# Records provided
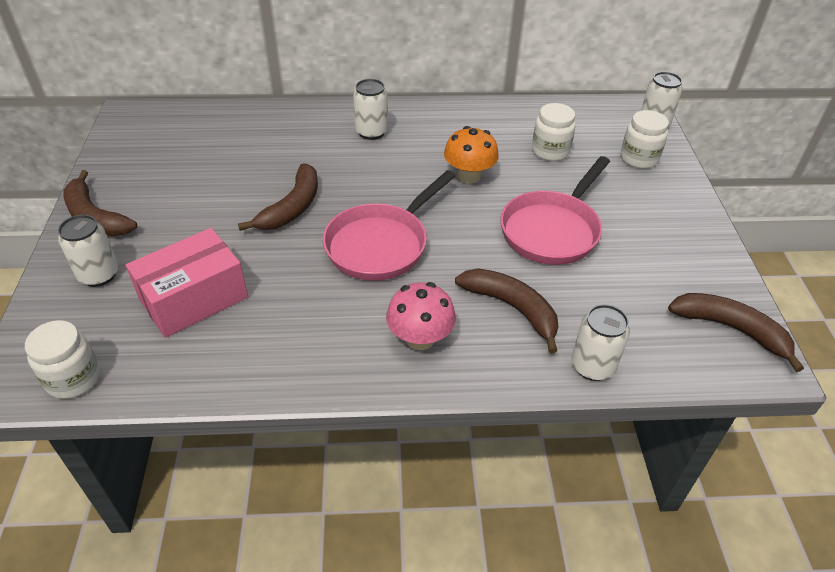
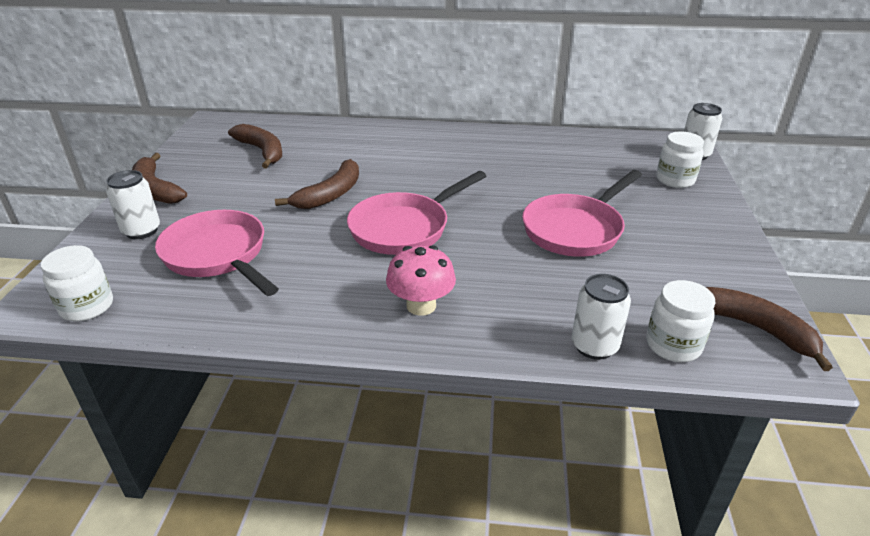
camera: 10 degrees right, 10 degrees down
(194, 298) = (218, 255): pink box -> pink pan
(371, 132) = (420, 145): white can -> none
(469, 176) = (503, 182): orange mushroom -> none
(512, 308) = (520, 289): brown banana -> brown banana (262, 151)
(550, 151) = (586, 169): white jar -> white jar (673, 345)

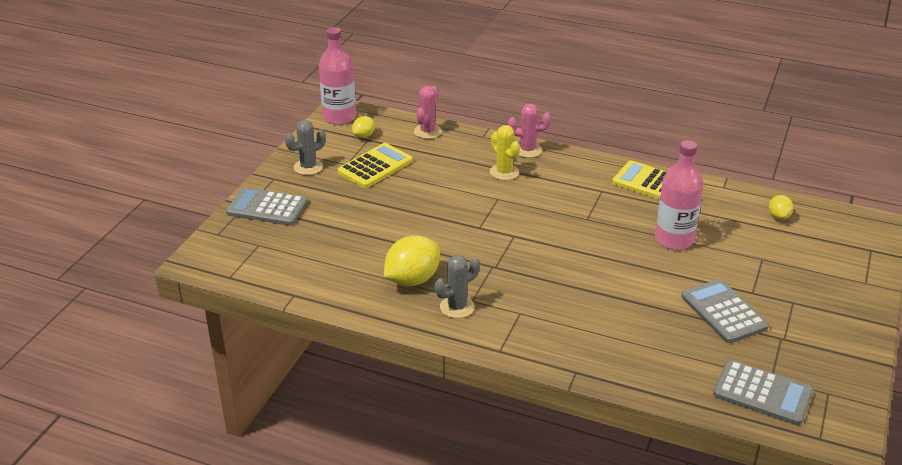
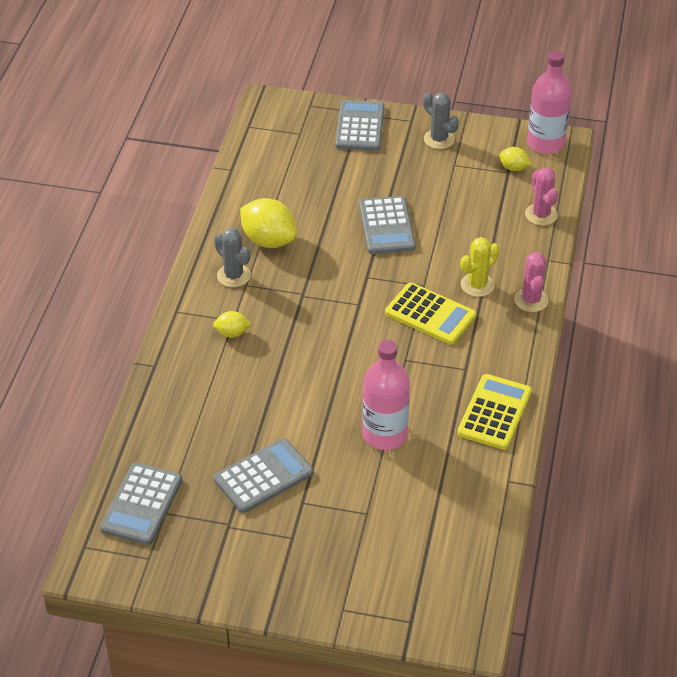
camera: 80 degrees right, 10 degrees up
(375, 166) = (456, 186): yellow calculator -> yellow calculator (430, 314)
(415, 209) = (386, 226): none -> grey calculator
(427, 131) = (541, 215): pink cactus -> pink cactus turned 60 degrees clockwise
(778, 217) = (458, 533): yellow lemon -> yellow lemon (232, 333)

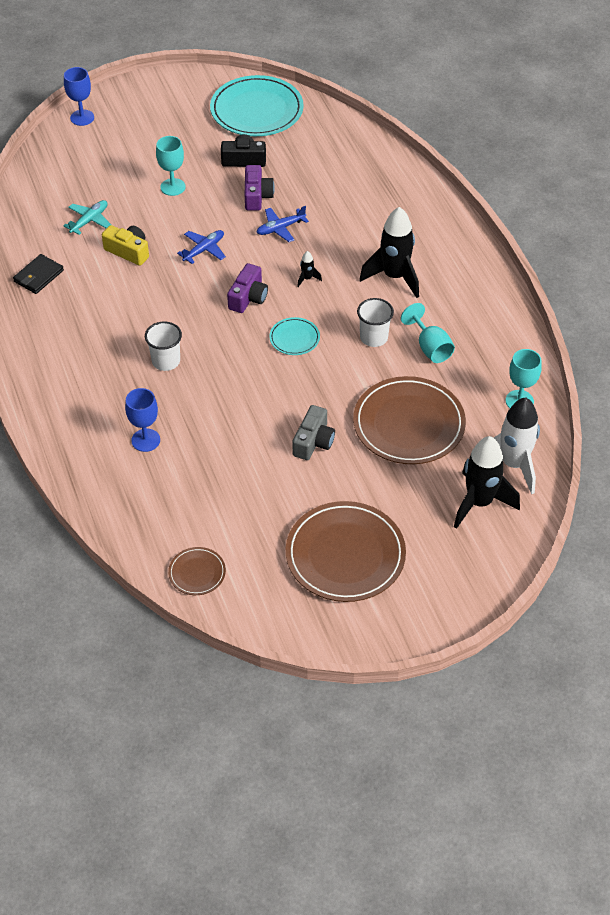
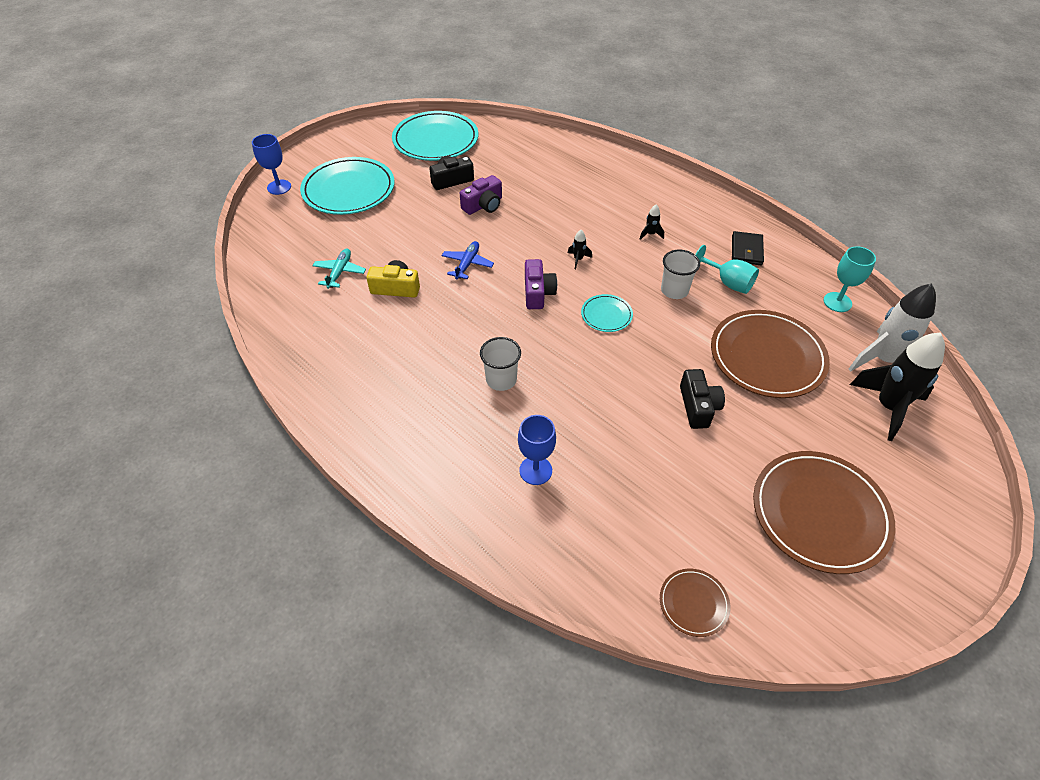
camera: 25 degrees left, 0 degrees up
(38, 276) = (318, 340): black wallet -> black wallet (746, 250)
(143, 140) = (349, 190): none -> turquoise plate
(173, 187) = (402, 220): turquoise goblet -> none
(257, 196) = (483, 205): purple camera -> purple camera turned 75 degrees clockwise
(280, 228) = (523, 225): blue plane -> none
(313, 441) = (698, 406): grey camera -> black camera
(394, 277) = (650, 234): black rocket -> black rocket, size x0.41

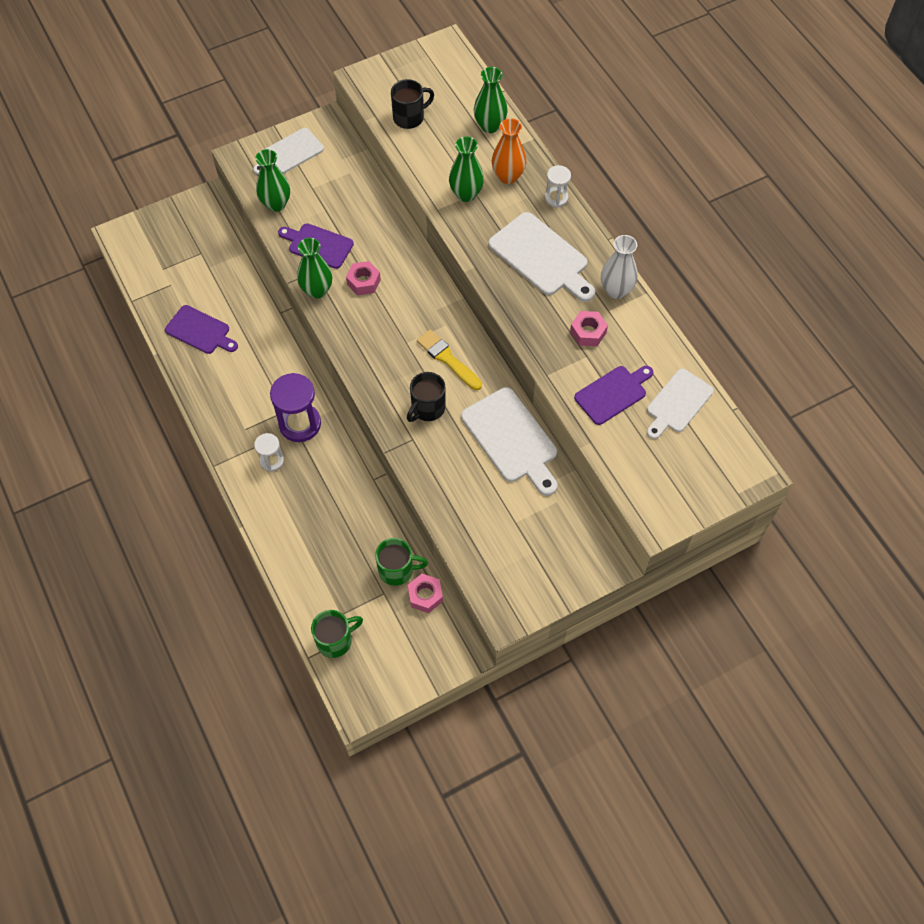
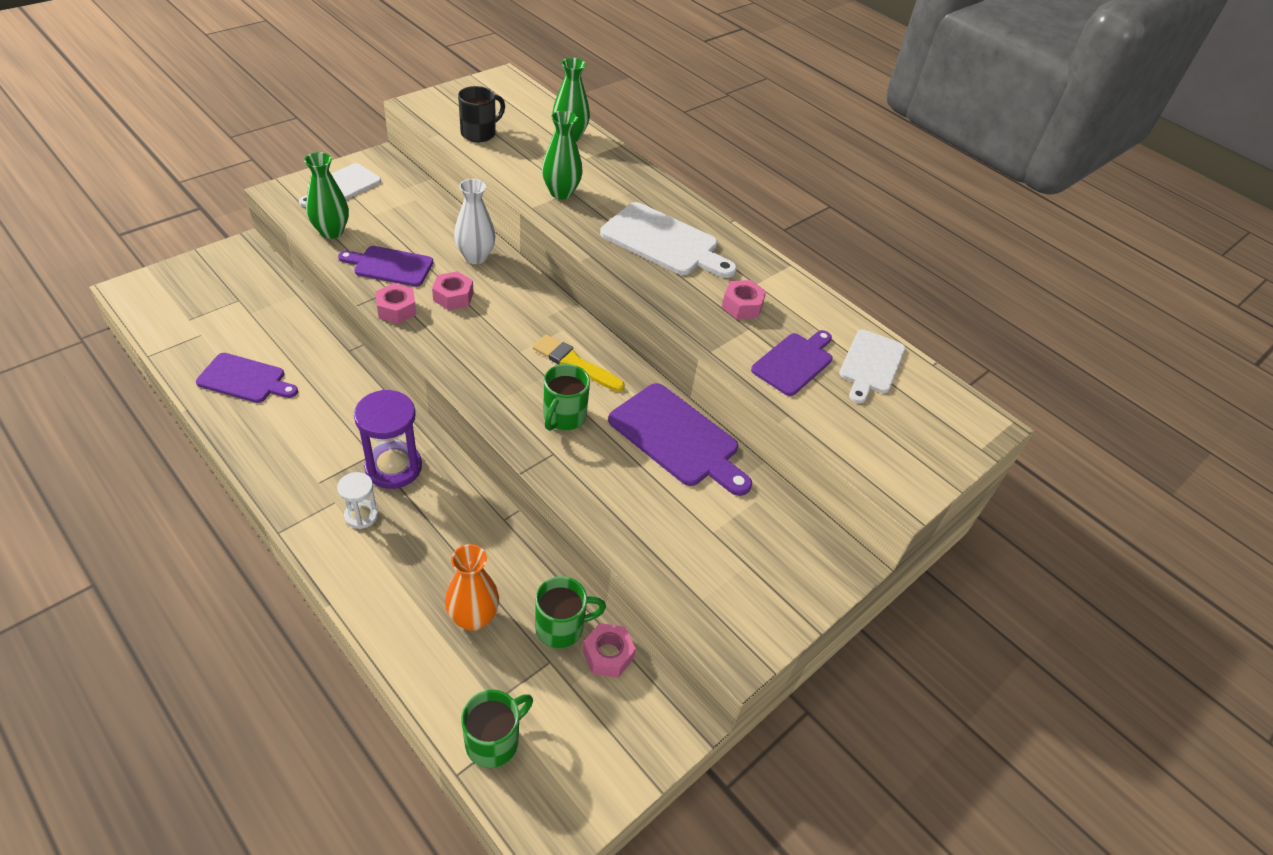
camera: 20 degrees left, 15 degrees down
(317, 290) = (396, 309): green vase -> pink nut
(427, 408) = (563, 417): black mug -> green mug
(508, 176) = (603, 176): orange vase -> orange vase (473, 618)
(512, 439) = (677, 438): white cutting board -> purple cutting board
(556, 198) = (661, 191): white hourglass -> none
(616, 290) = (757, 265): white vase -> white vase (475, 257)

# The task
Scan the listing and copy every line where the string "turquoise" shows up.

# Answer box
(143, 140) = (349, 190): none -> turquoise plate
(173, 187) = (402, 220): turquoise goblet -> none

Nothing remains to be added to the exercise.